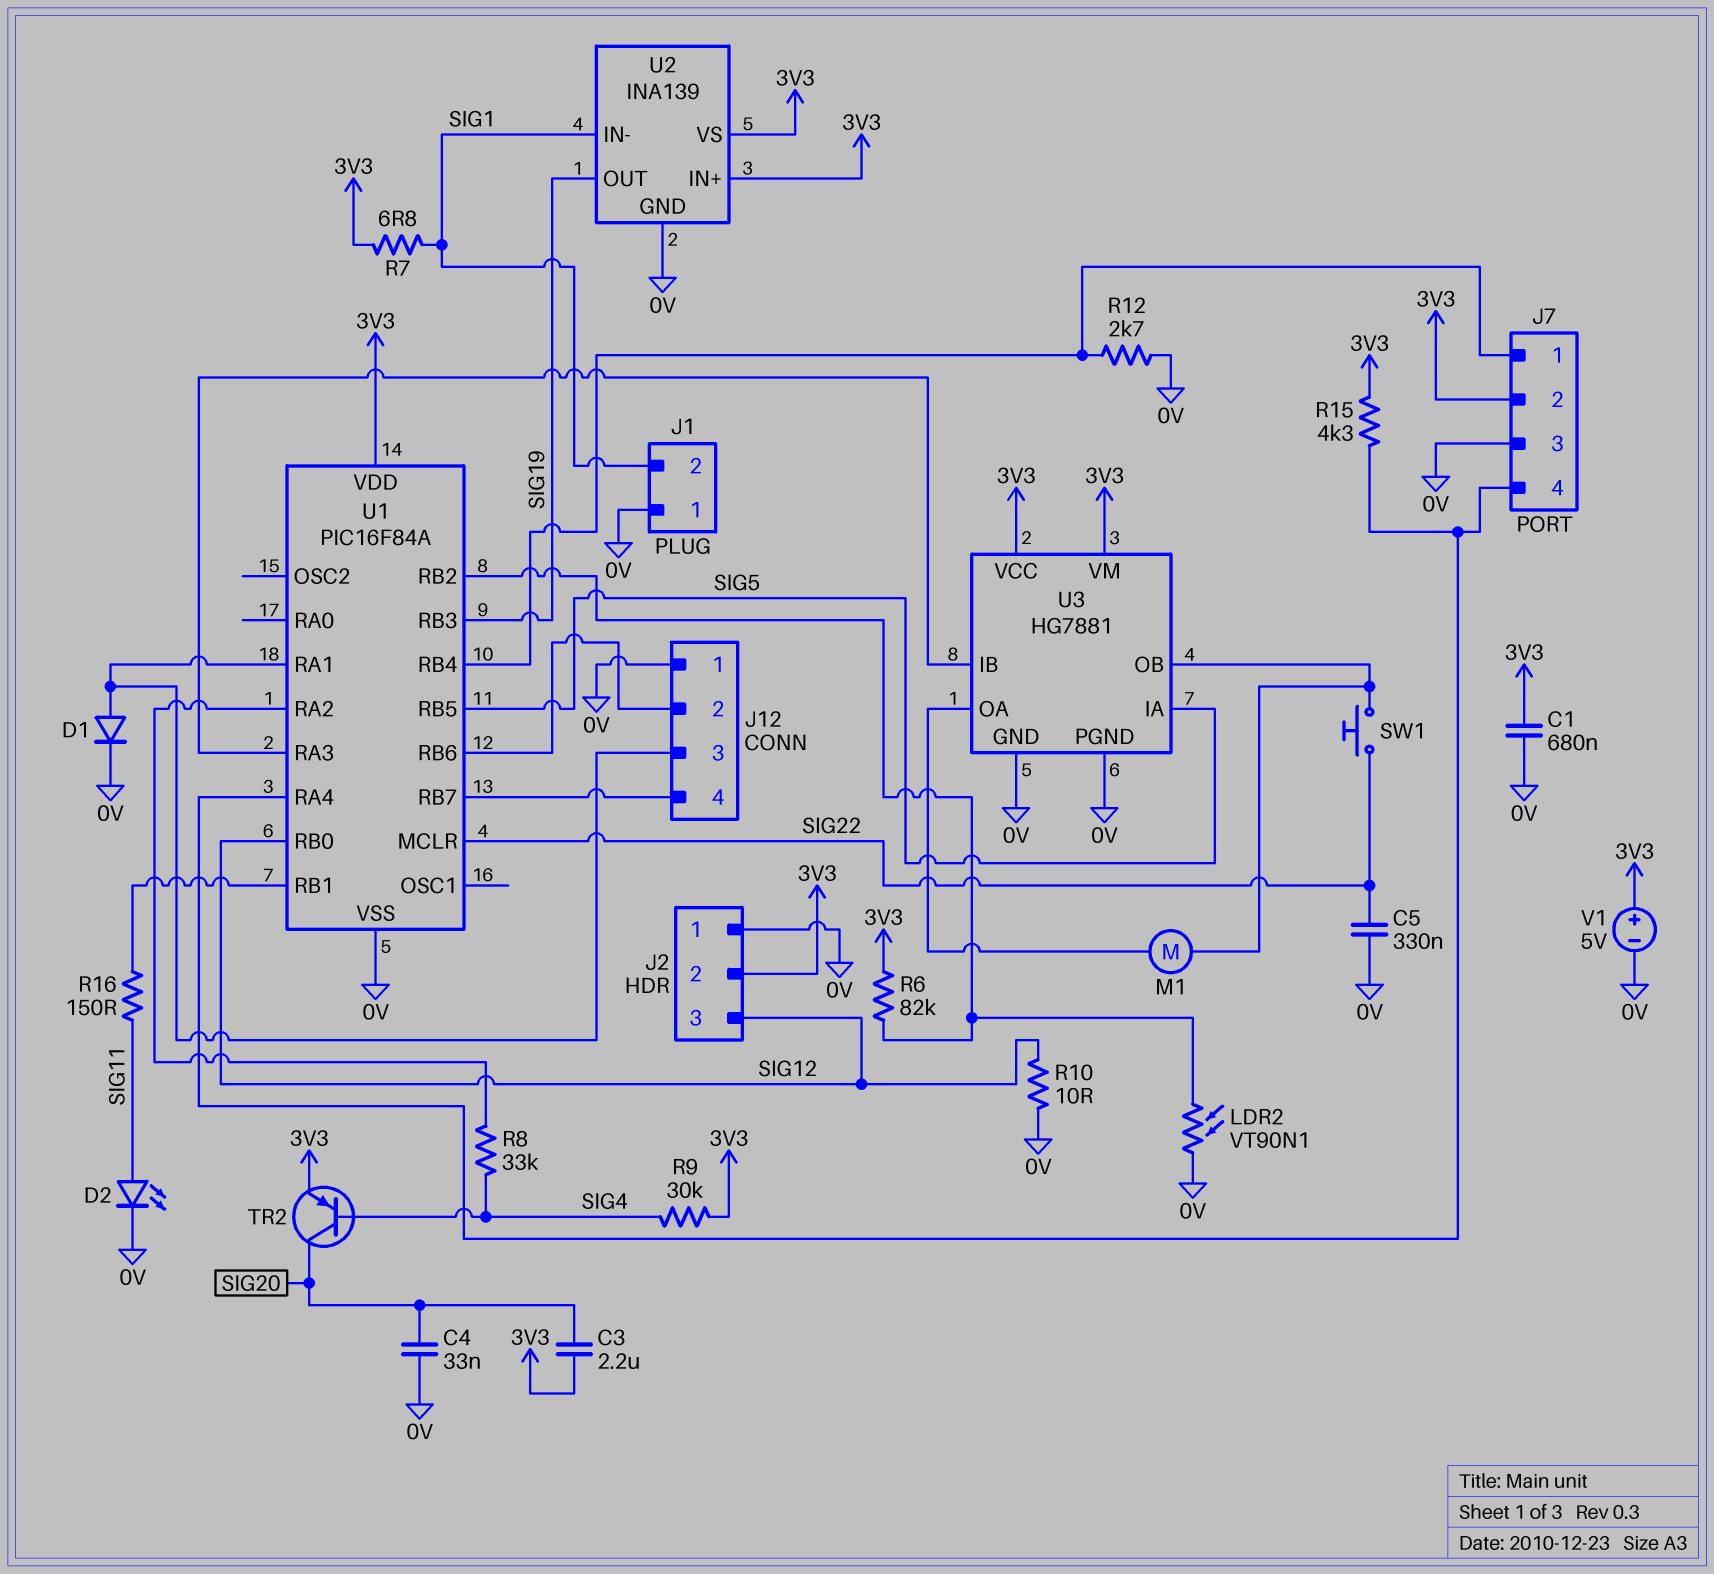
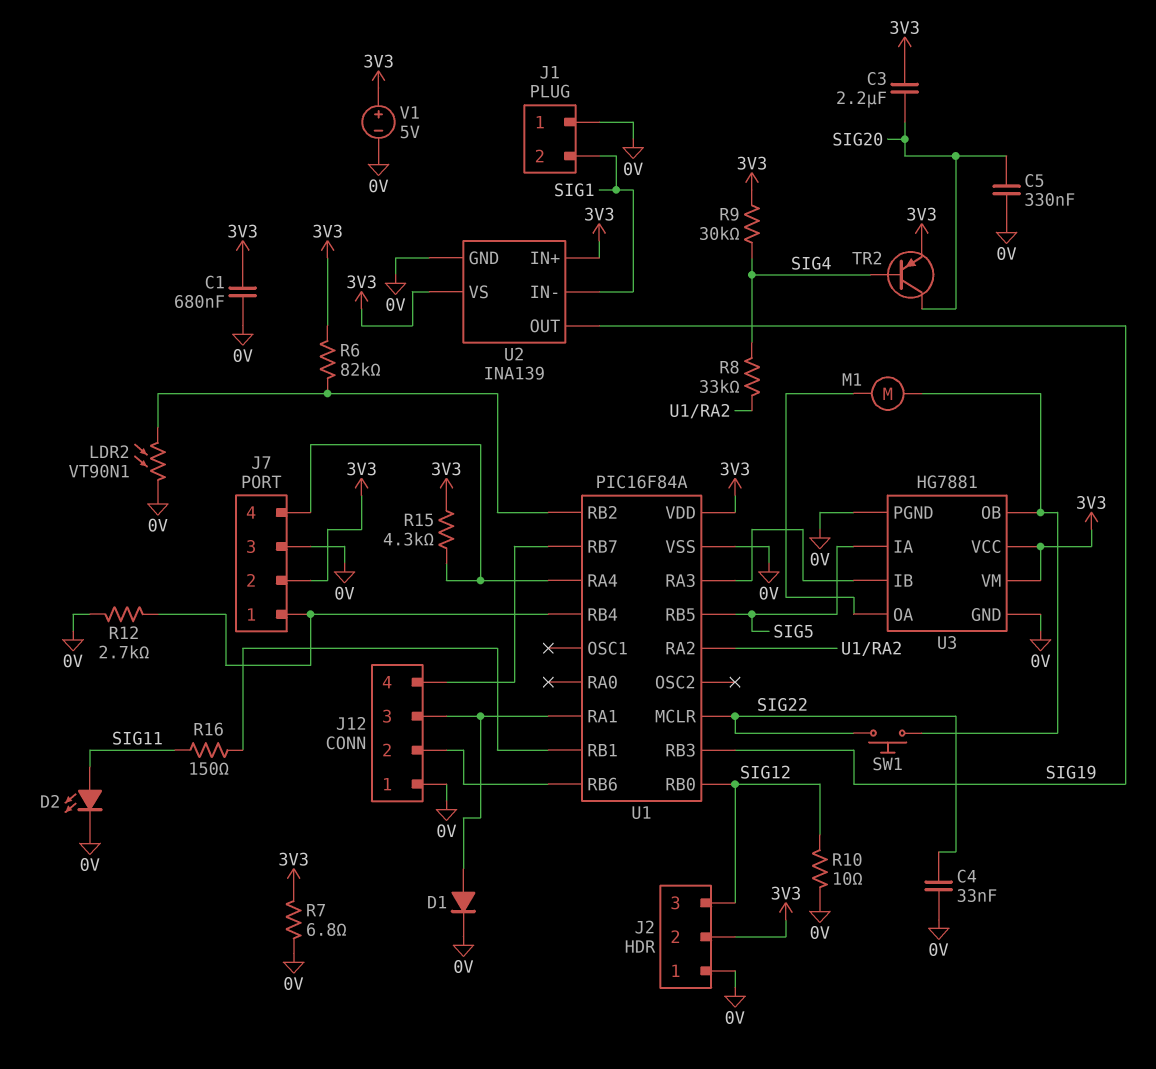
C4: 33nF (0V, SIG20) -> 33nF (0V, SIG22)
C5: 330nF (0V, SIG22) -> 330nF (0V, SIG20)
R7: 6.8 (3V3, SIG1) -> 6.8 (0V, 3V3)

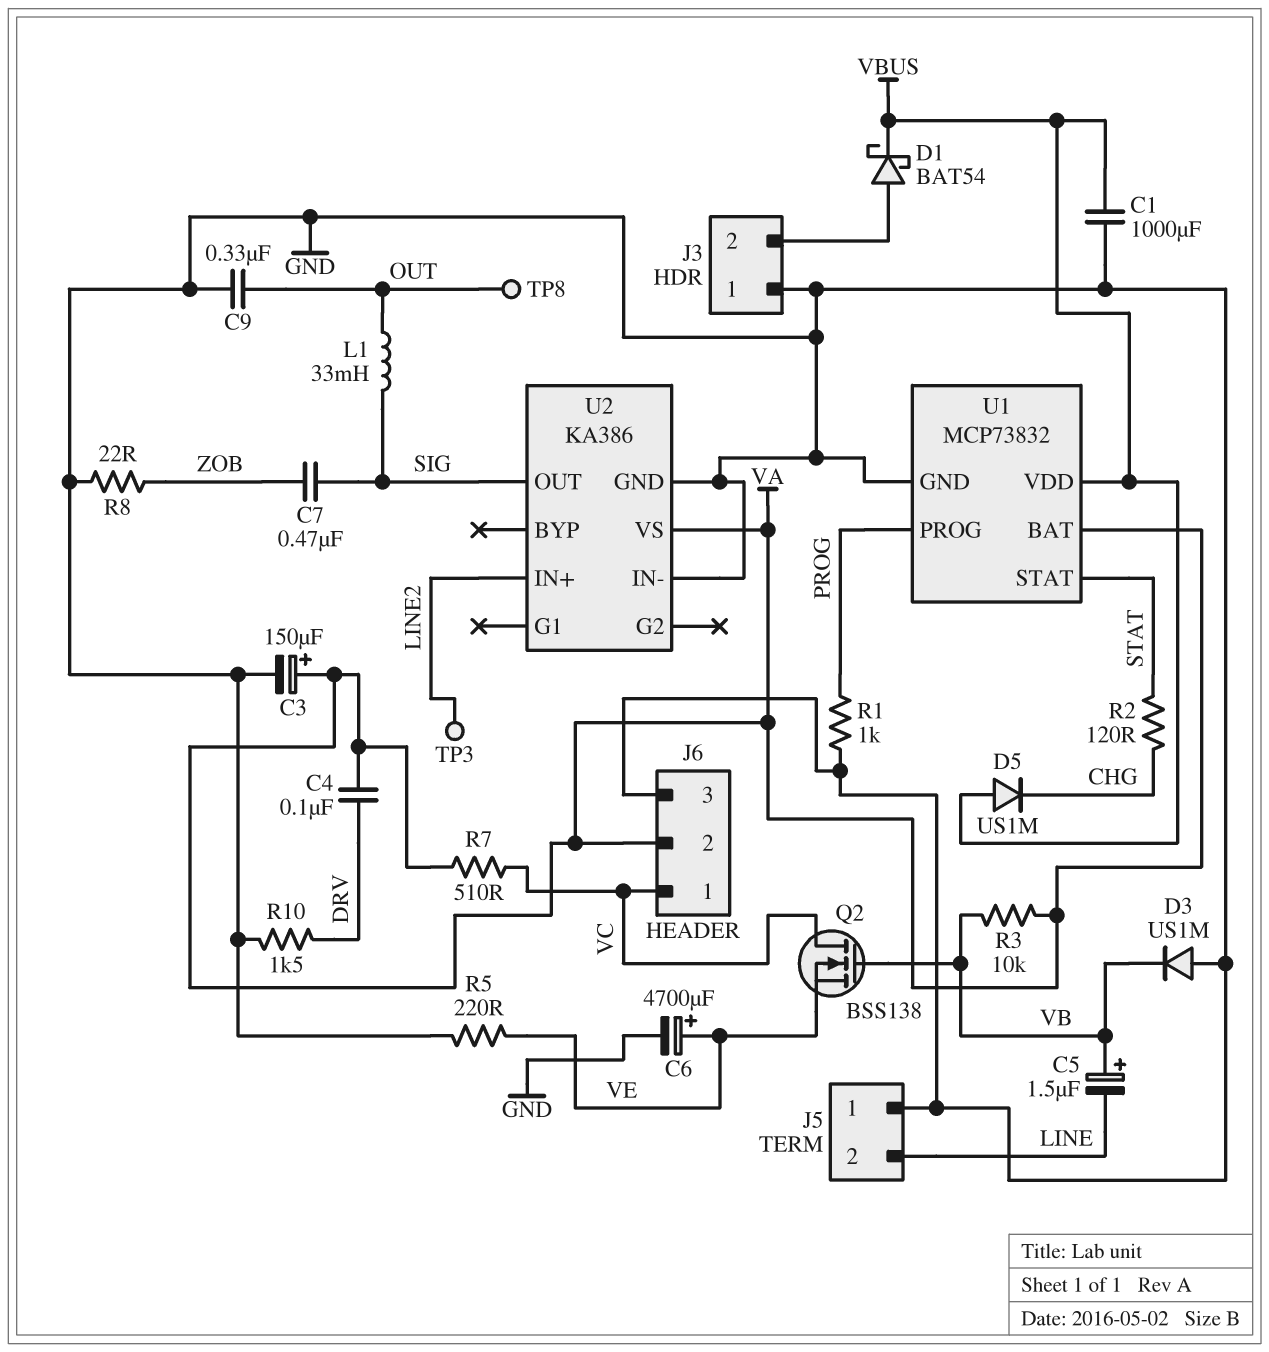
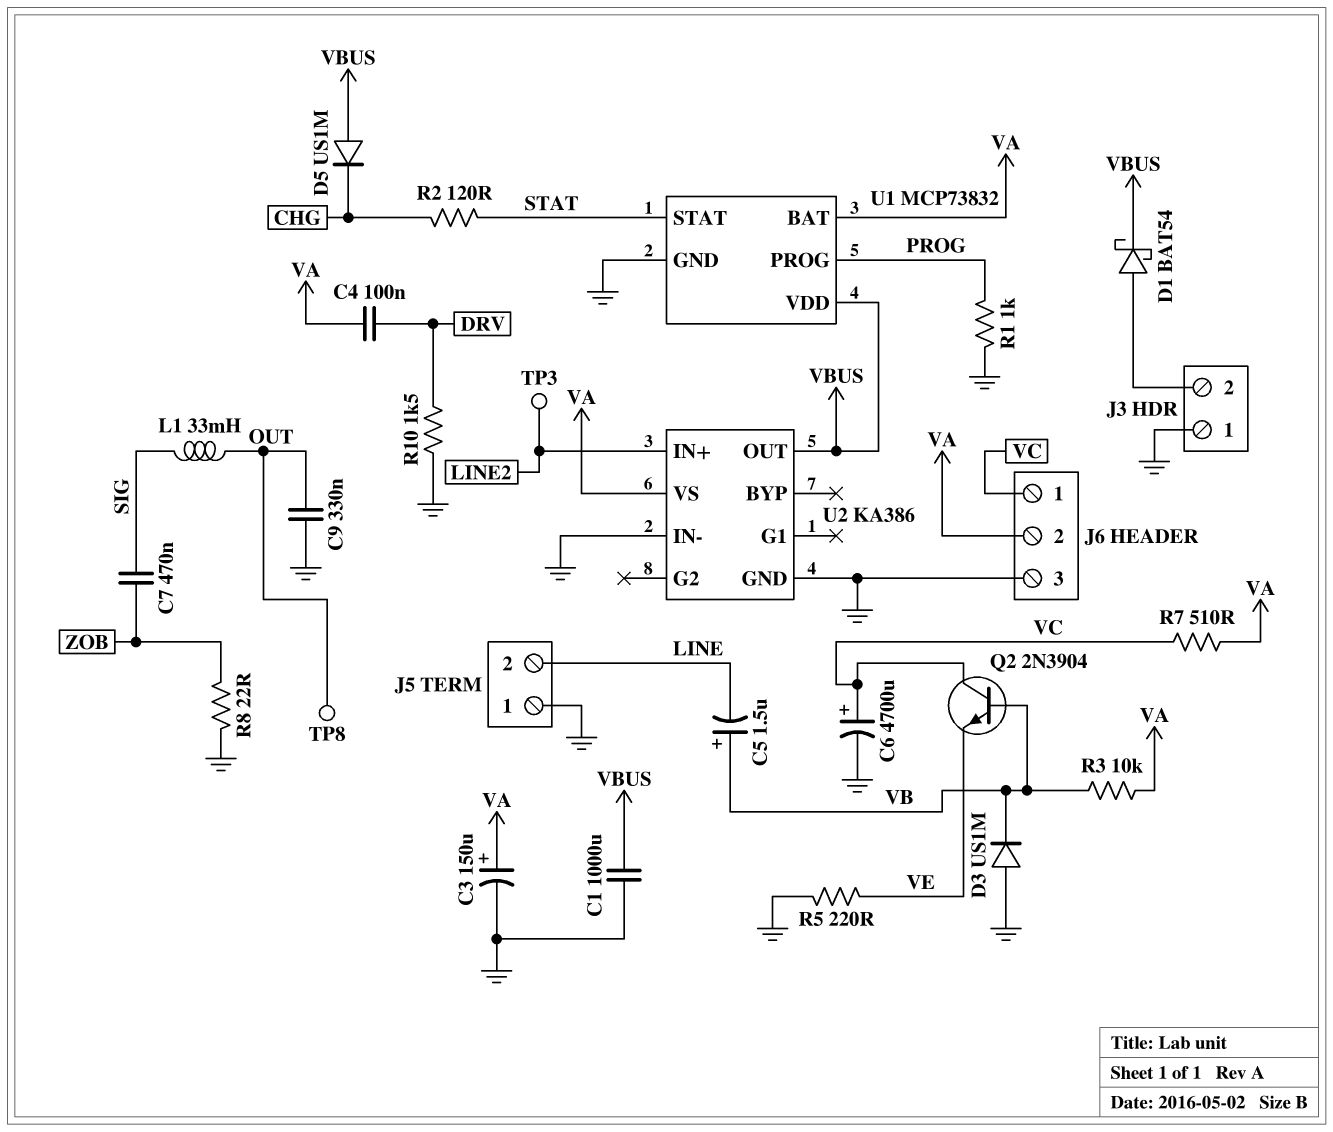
C6: 4700uF (plus VE, minus GND) -> 4700uF (plus VC, minus GND)
Q2: NMOS BSS138 (G VB, D VC, S VE) -> NPN 2N3904 (B VB, C VC, E VE)
U2 pin OUT: SIG -> VBUS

===============

● Task directions:
The entries above need to be output again in full, exactly, and without pictures.

● Task output:
C4: 33nF (0V, SIG20) -> 33nF (0V, SIG22)
C5: 330nF (0V, SIG22) -> 330nF (0V, SIG20)
R7: 6.8 (3V3, SIG1) -> 6.8 (0V, 3V3)

C6: 4700uF (plus VE, minus GND) -> 4700uF (plus VC, minus GND)
Q2: NMOS BSS138 (G VB, D VC, S VE) -> NPN 2N3904 (B VB, C VC, E VE)
U2 pin OUT: SIG -> VBUS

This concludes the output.